GIVEN DATA:

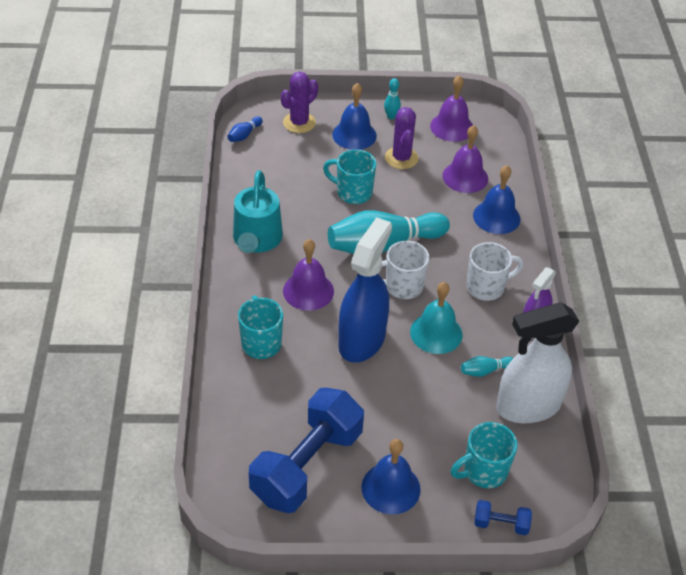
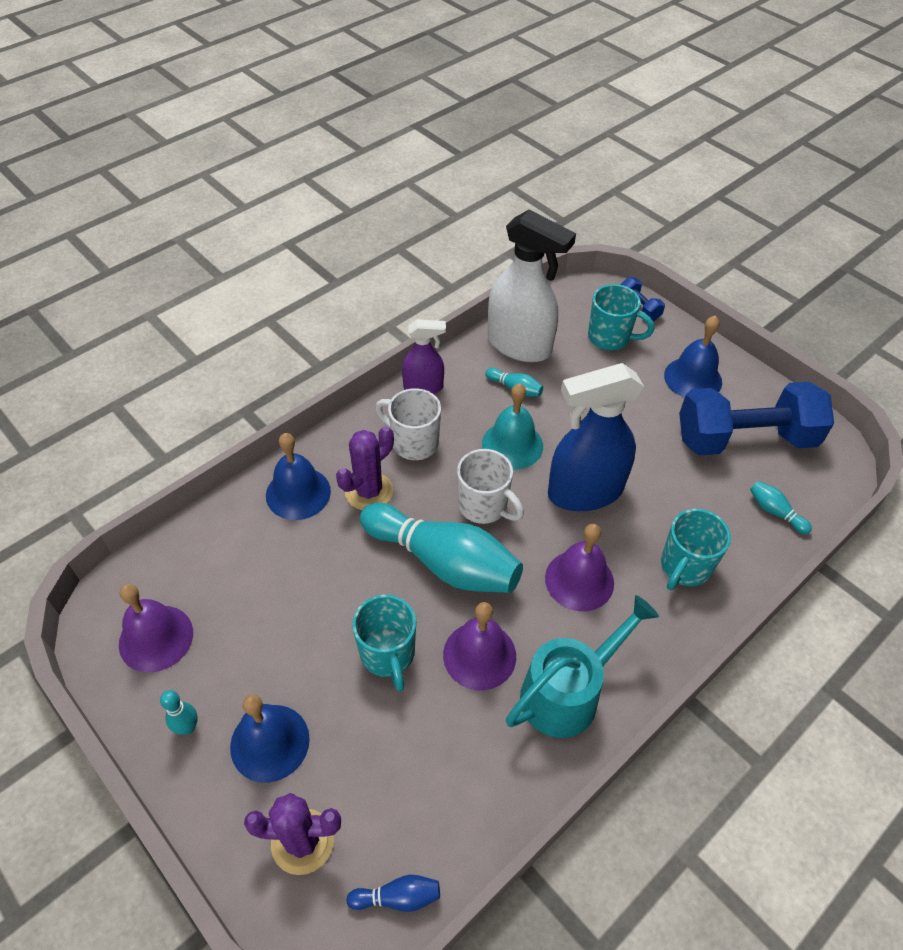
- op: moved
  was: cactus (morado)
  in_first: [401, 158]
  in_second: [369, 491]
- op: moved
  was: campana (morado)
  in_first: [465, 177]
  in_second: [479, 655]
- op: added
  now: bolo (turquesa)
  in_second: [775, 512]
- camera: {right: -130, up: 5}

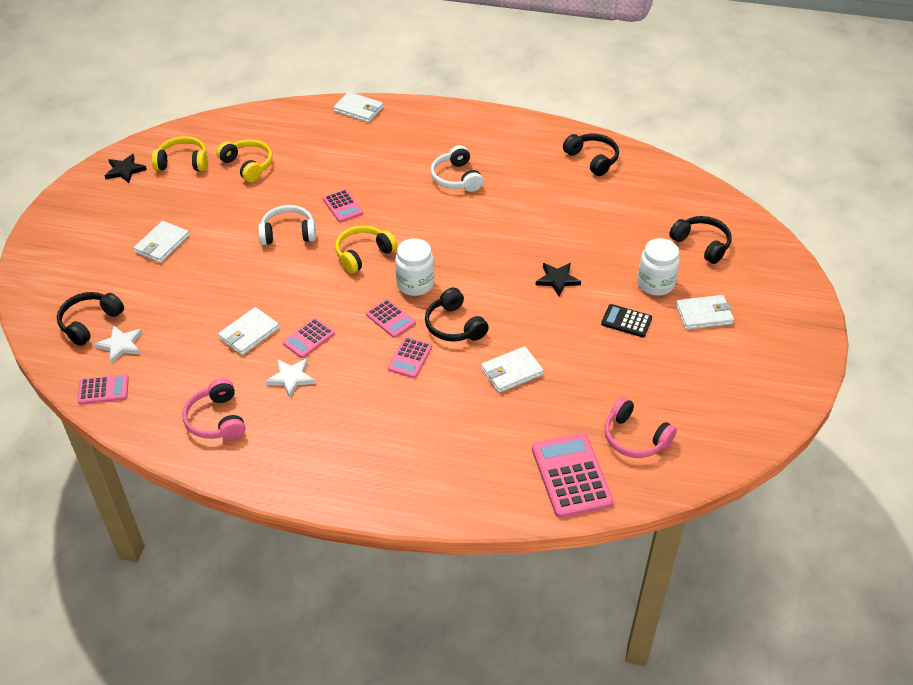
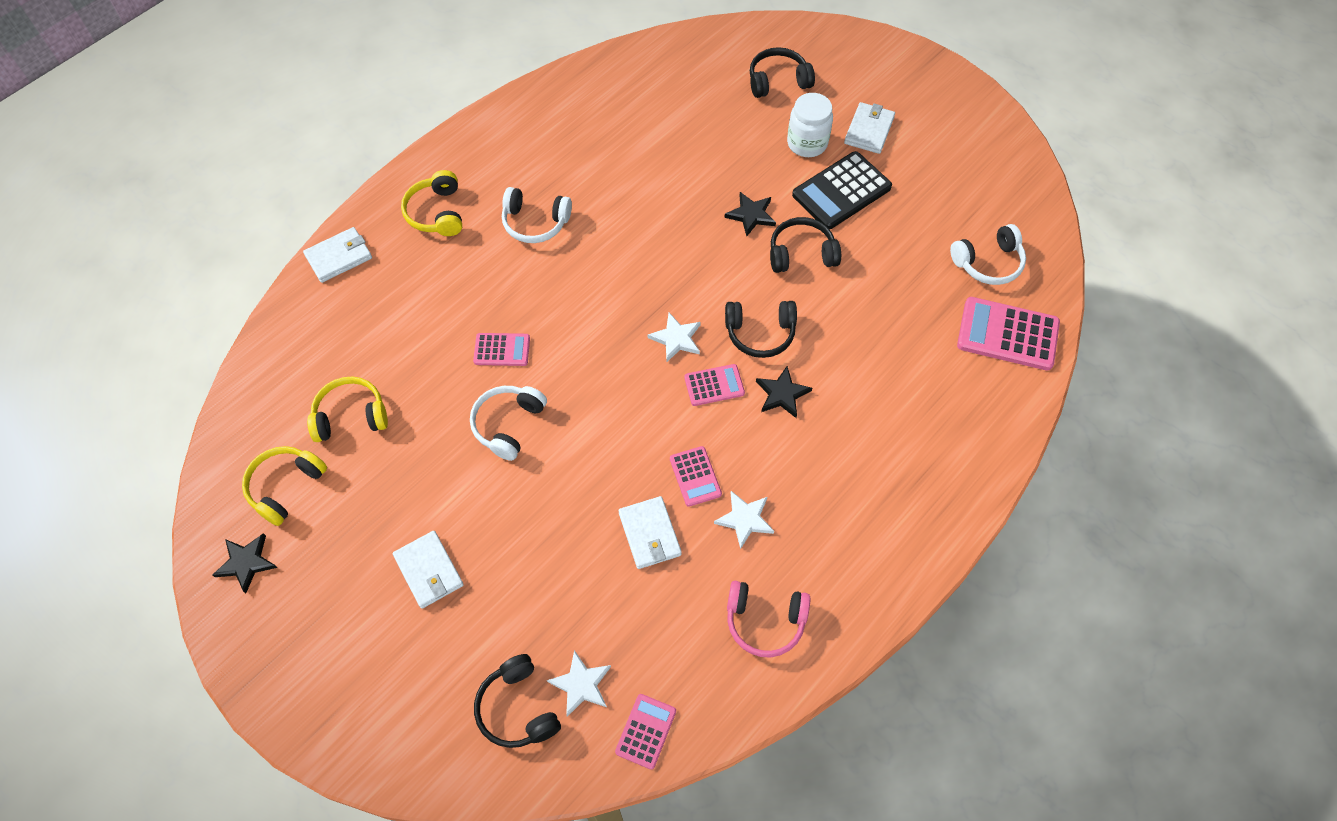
- op: moved
  was: auriculares (amarillo)
  in_first: [363, 254]
  in_second: [437, 212]
- op: replaced
  was: calculadora (rosa)
  now: estrella (negro)
  in_first: [410, 358]
  in_second: [782, 394]
- op: replaced
  was: tarro (blanco)
  now: estrella (blanco)
  in_first: [415, 284]
  in_second: [676, 339]
- op: removed
  was: cartera (blanco)
  in_first: [511, 372]
- op: moved
  was: auriculares (negro)
  in_first: [592, 159]
  in_second: [801, 254]
- op: resized
  was: calculadora (negro)
  in_first: [626, 321]
  in_second: [841, 191]
  ratio: 1.76
- op: recoloured
  was: auriculares (rosa)
  now: auriculares (blanco)
  in_first: [635, 438]
  in_second: [988, 262]
- camera: {right: -60, up: 15}

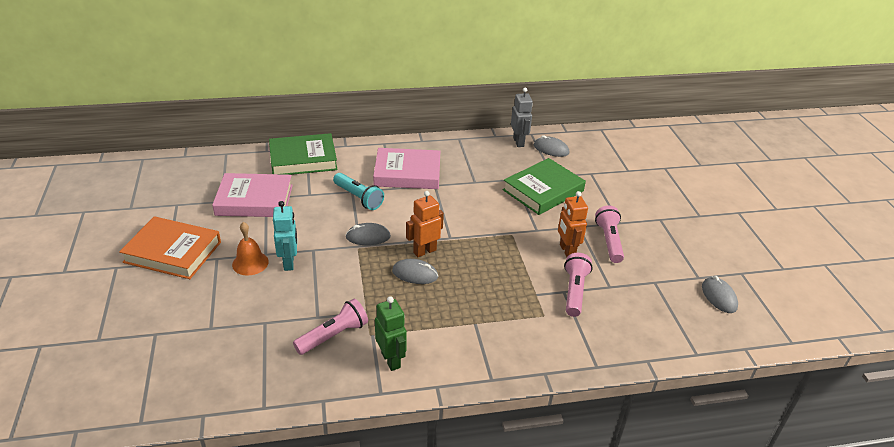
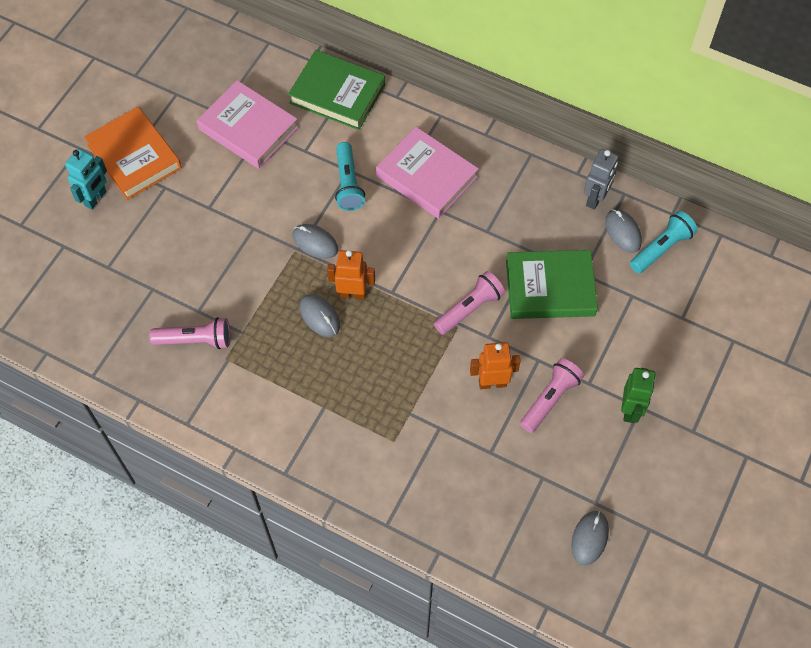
- op: removed
  was: campana (naranja)
  in_first: [250, 263]
- op: moved
  was: robot (turquesa)
  in_first: [289, 263]
  in_second: [96, 199]
- op: moved
  was: robot (verde)
  in_first: [391, 360]
  in_second: [630, 410]
- op: turned
  was: robot (naranja)
  in_first: [567, 251]
  in_second: [492, 383]
  clockwise: 60
- op: moved
  was: lámpara de mano (rosa)
  in_first: [574, 291]
  in_second: [469, 309]
- op: added
  now: lámpara de mano (turquesa)
  in_second: [661, 248]
- camera: {right: 40, up: 25}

EXERCISE INSTRUCTIONS: Please reproduce the lines from the line with "in_first: [465, 177]" to the line with "in_second: [775, 512]", both ends included, exactly as they appear above.

ANSWER TO THE PROBLEM:
  in_first: [465, 177]
  in_second: [479, 655]
- op: added
  now: bolo (turquesa)
  in_second: [775, 512]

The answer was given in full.